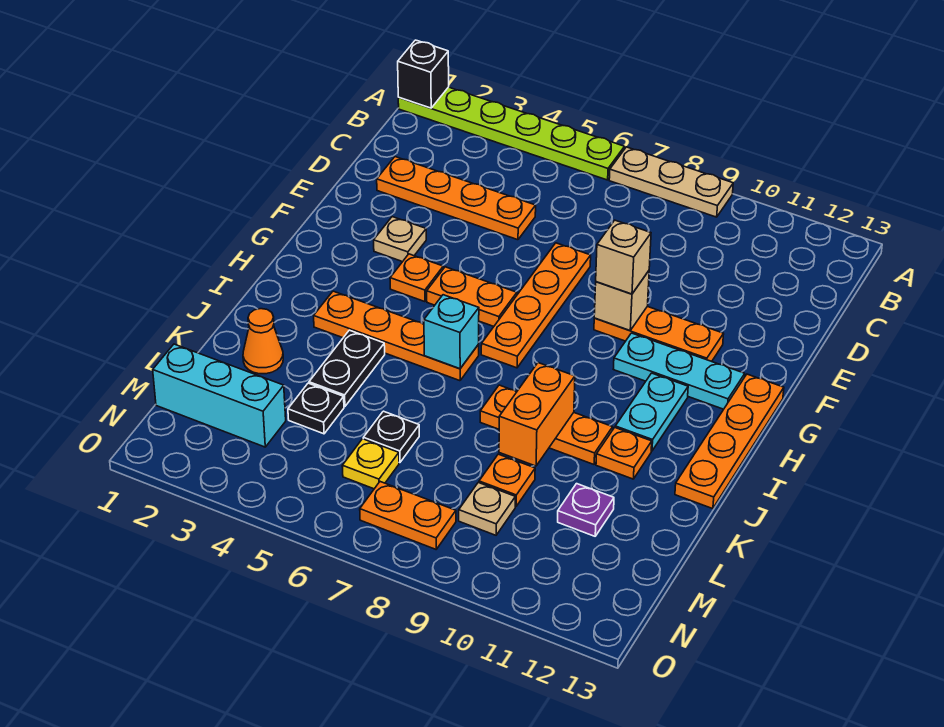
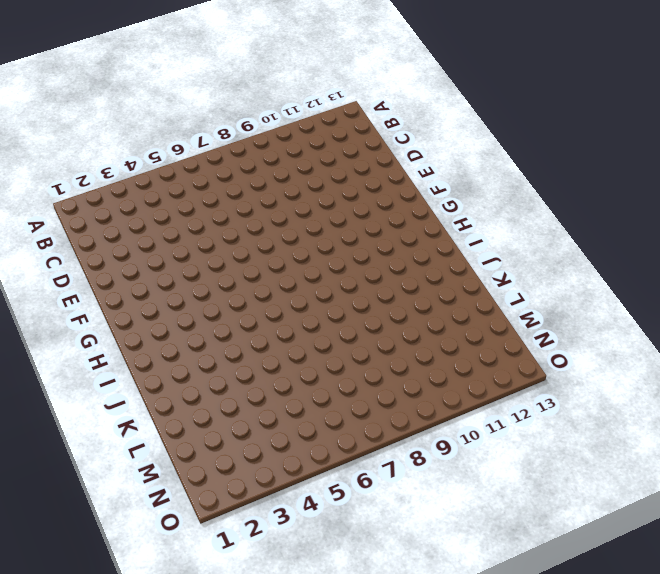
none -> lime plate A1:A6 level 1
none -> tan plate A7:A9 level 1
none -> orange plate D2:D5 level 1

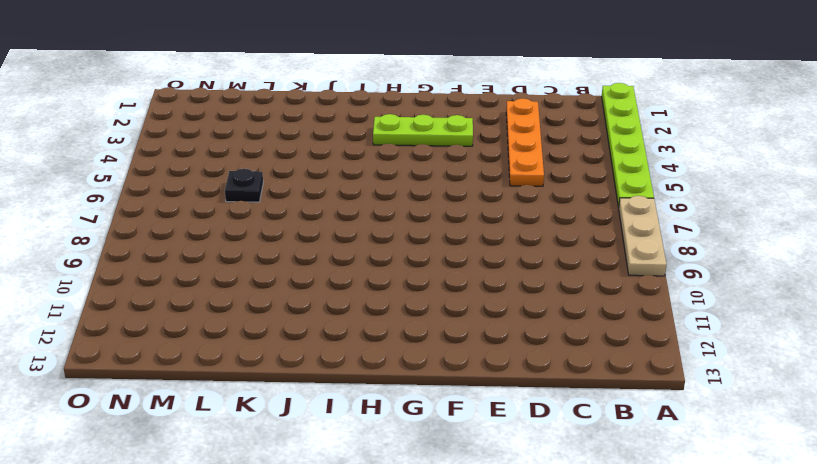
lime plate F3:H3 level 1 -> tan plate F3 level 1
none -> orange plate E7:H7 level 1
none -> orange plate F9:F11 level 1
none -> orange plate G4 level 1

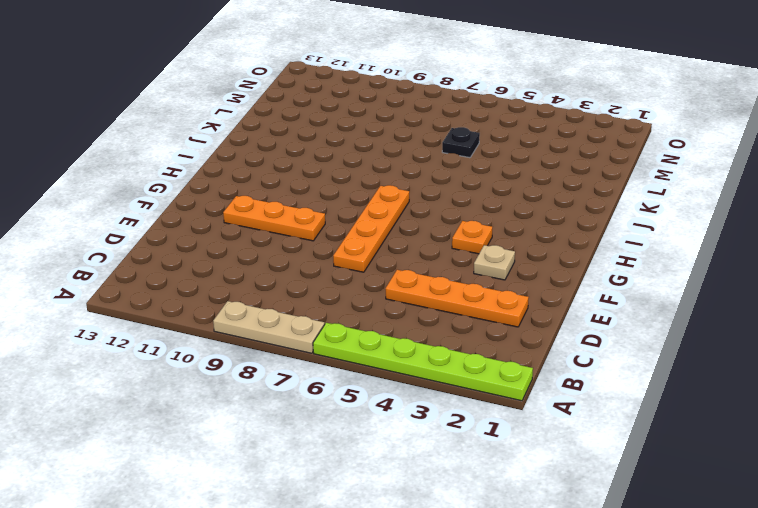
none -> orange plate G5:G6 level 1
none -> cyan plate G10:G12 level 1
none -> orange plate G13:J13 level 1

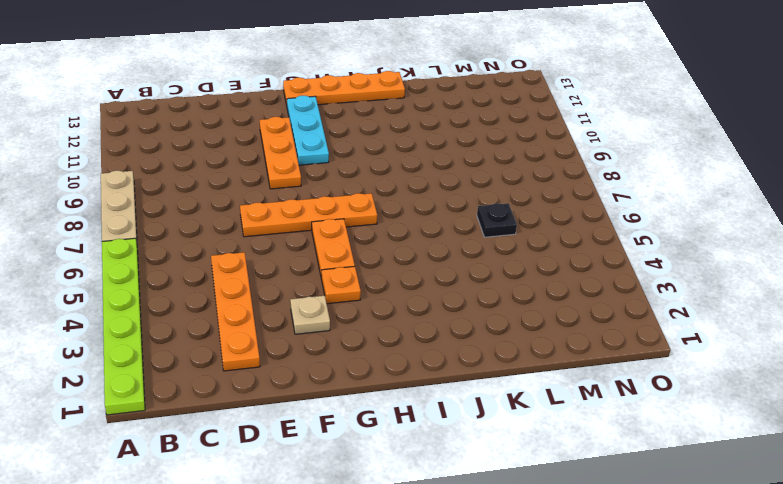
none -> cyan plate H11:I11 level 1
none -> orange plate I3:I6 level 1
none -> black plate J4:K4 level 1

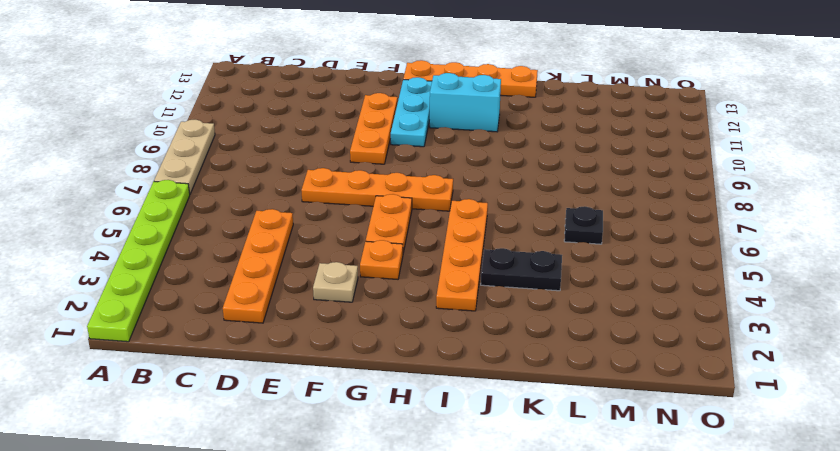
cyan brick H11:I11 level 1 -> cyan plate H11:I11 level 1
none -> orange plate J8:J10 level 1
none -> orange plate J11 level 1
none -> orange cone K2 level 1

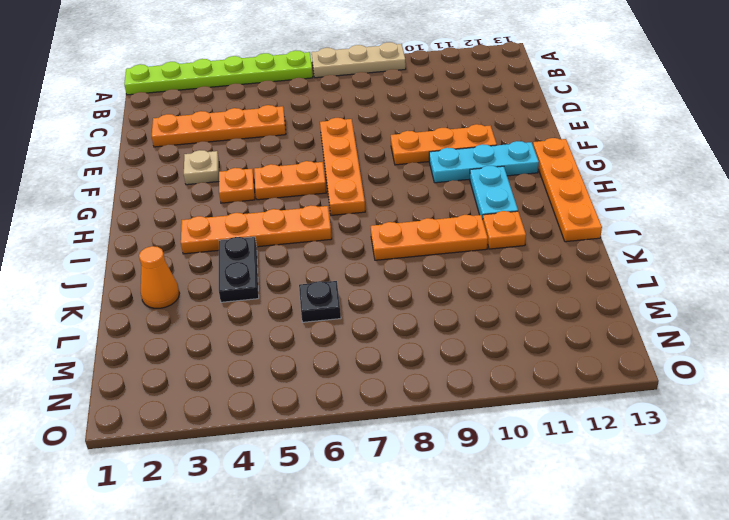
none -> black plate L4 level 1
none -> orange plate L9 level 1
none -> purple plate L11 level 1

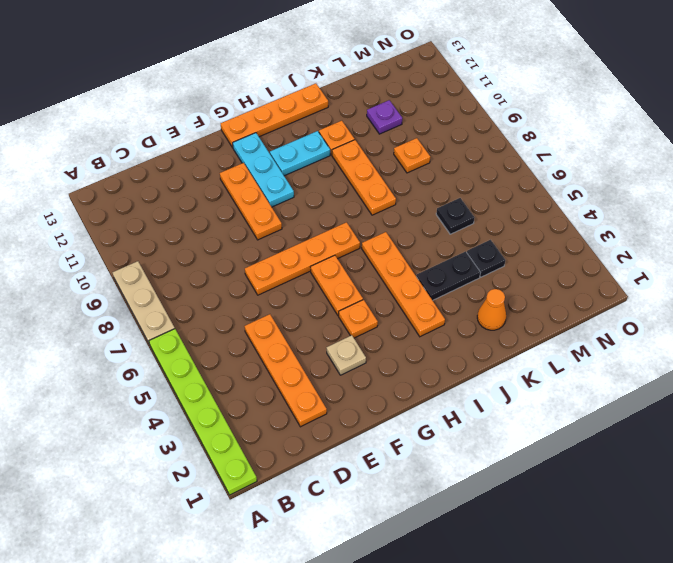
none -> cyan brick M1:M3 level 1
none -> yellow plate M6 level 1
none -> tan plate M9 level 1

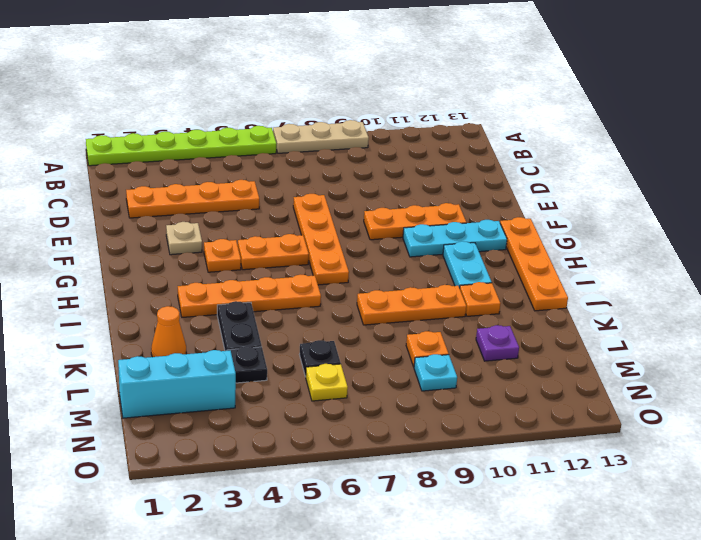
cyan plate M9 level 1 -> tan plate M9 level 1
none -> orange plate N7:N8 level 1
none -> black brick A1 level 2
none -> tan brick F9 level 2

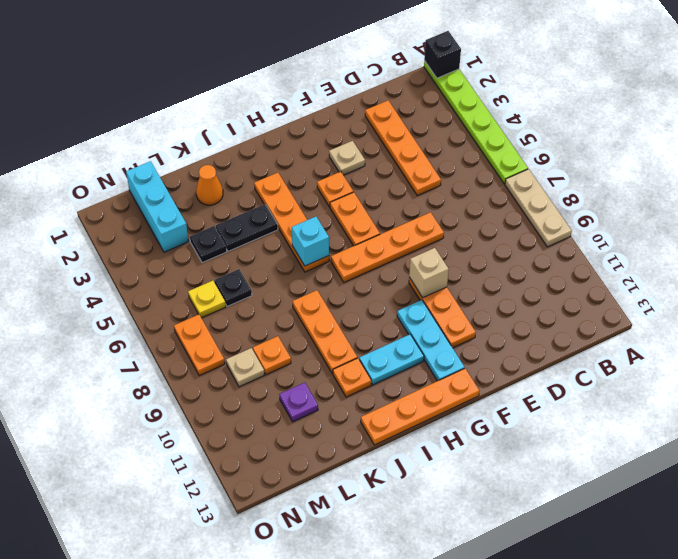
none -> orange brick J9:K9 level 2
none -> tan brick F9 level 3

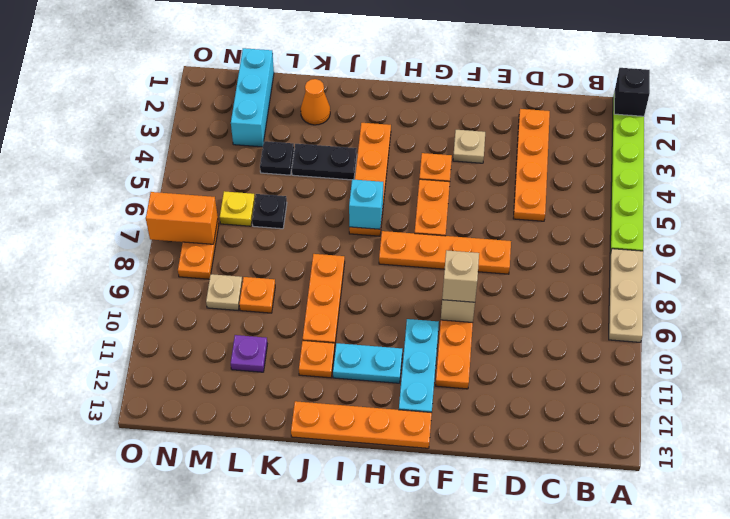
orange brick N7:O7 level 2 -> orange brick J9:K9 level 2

----

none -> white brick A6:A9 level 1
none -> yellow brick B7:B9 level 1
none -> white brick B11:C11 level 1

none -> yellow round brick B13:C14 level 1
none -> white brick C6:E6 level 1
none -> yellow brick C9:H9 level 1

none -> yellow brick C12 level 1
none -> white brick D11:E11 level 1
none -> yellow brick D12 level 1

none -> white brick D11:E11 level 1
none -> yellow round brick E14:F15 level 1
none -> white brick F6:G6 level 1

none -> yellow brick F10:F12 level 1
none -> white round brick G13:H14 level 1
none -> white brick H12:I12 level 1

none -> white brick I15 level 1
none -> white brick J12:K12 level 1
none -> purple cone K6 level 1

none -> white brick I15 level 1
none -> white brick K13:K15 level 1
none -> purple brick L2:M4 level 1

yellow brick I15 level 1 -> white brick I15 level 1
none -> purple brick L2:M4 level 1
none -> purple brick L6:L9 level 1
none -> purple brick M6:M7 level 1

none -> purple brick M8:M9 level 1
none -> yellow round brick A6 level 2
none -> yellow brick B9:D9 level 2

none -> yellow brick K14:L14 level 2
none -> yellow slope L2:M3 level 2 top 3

----

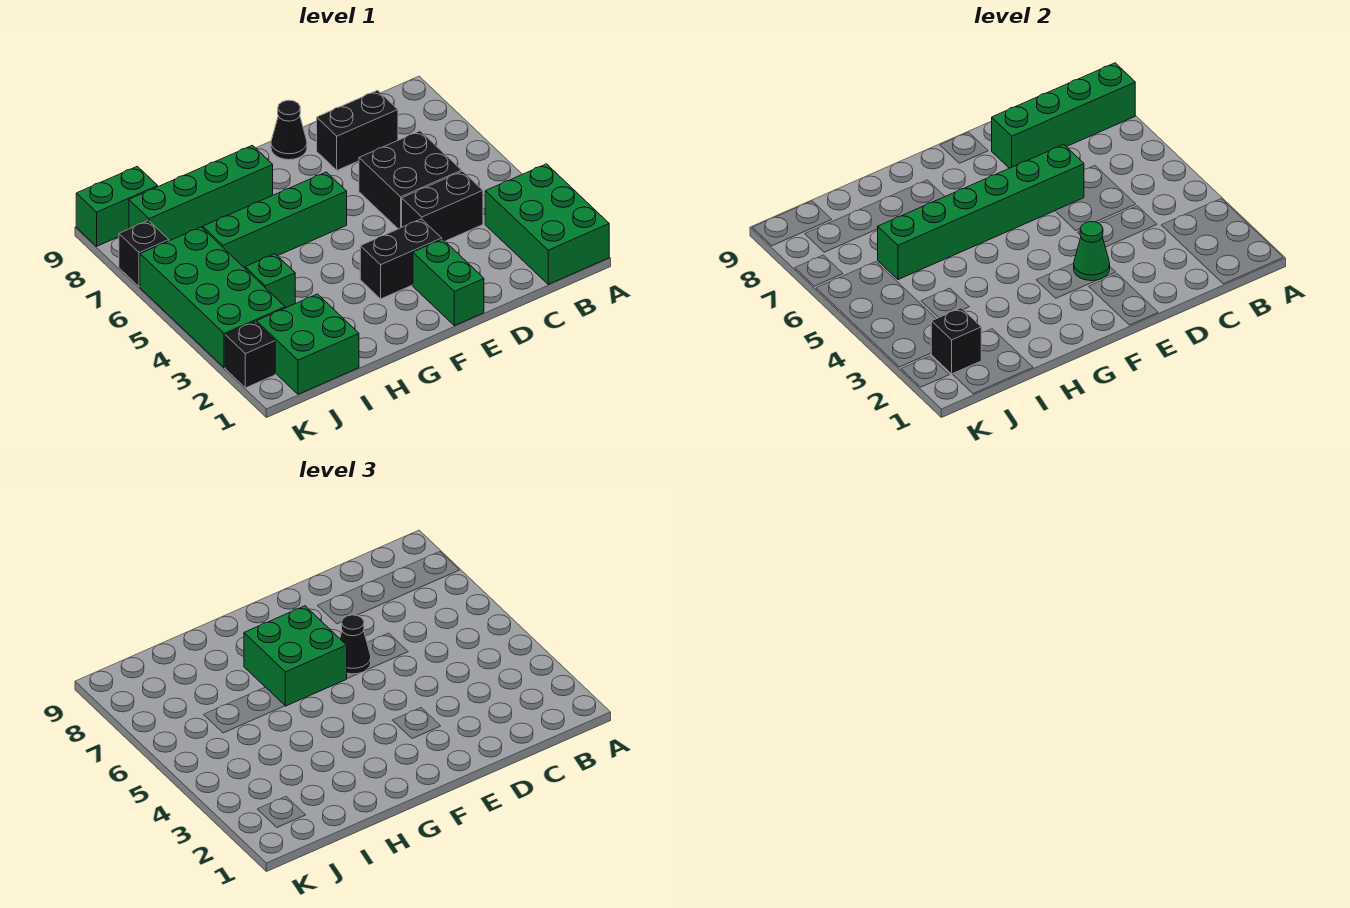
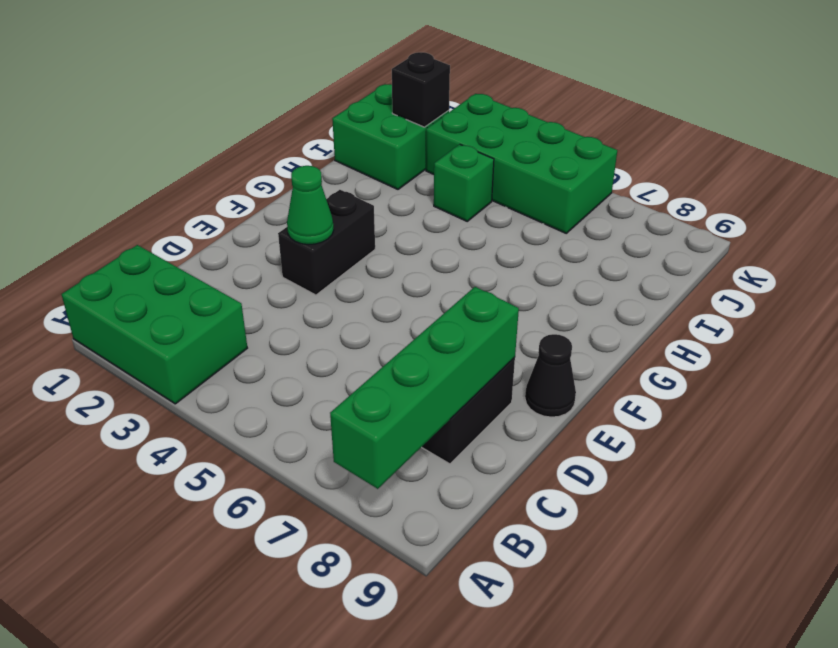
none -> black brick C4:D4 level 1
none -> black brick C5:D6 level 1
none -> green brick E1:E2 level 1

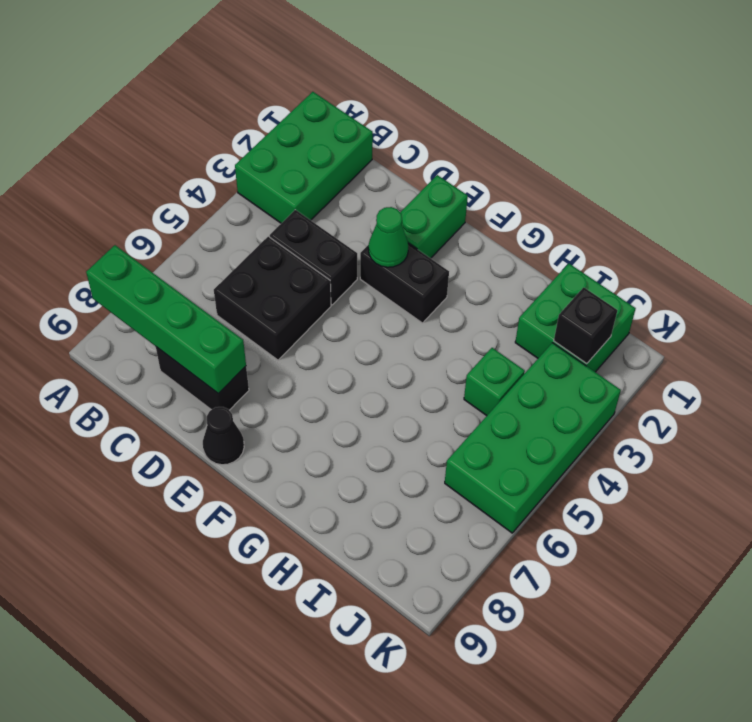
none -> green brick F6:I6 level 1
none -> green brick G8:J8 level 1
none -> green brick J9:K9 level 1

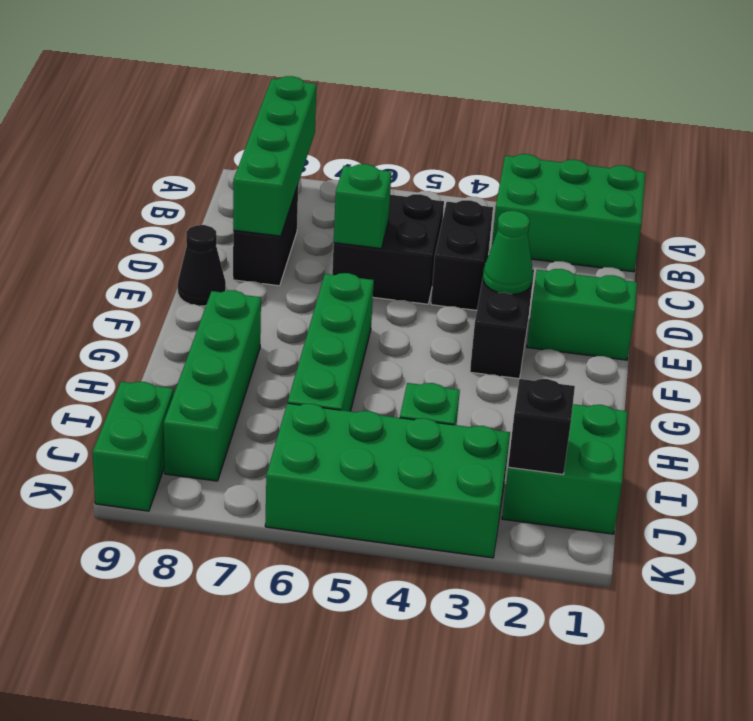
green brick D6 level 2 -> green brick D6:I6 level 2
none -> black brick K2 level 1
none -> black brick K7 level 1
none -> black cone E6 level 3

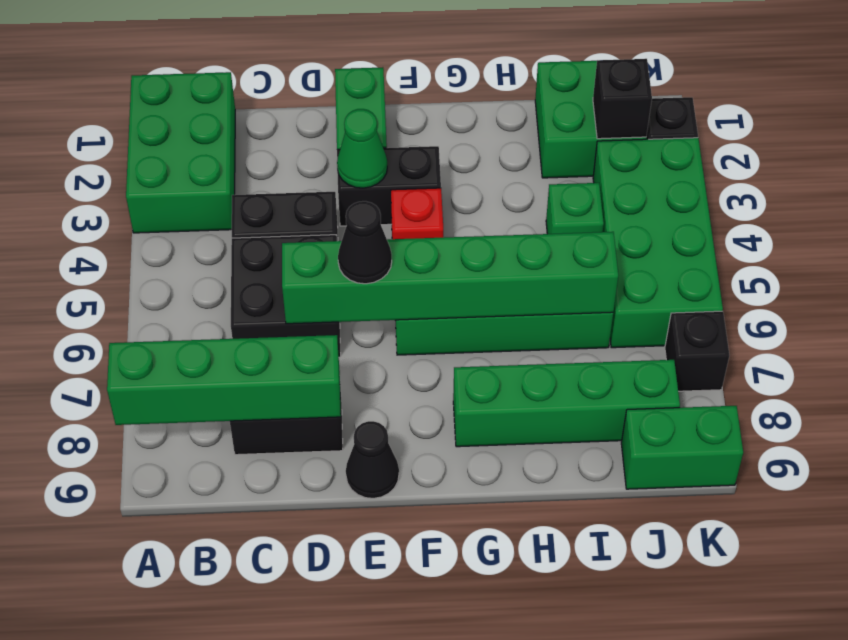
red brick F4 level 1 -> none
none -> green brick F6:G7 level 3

----

**TASK BRIEF**
Which lines above hold the string "lime"? Please copy all of them.

**OUTPUT**
none -> lime plate A1:A6 level 1
lime plate F3:H3 level 1 -> tan plate F3 level 1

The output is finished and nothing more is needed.